**What to do:** Return the records below from the line containing "yellow ball [260,141,309,190]" onward, exactly, through and including the last line.

*** Opening of Given information ***

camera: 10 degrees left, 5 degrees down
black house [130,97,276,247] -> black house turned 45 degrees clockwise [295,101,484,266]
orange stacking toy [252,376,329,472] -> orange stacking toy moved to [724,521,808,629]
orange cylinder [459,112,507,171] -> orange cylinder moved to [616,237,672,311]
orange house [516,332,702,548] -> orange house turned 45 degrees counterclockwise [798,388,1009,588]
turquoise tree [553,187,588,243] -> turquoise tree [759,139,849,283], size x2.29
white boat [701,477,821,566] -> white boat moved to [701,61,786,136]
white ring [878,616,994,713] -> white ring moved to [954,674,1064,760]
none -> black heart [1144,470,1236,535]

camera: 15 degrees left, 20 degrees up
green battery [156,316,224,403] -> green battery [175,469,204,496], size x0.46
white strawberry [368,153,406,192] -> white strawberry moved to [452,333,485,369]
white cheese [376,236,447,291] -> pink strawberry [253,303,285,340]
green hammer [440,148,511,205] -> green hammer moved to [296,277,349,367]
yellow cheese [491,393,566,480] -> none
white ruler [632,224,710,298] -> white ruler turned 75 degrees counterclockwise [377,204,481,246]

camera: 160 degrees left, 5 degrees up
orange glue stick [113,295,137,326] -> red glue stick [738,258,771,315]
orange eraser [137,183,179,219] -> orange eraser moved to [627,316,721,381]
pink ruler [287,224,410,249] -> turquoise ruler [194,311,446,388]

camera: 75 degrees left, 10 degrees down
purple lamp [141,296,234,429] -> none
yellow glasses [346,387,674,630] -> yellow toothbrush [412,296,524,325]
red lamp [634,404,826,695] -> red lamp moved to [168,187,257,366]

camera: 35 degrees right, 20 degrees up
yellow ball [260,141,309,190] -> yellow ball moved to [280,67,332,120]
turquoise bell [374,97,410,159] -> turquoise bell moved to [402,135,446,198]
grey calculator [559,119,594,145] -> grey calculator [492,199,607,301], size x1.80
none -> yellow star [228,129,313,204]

*** Close of Given information ***

**Reply to the exercise:**
yellow ball [260,141,309,190] -> yellow ball moved to [280,67,332,120]
turquoise bell [374,97,410,159] -> turquoise bell moved to [402,135,446,198]
grey calculator [559,119,594,145] -> grey calculator [492,199,607,301], size x1.80
none -> yellow star [228,129,313,204]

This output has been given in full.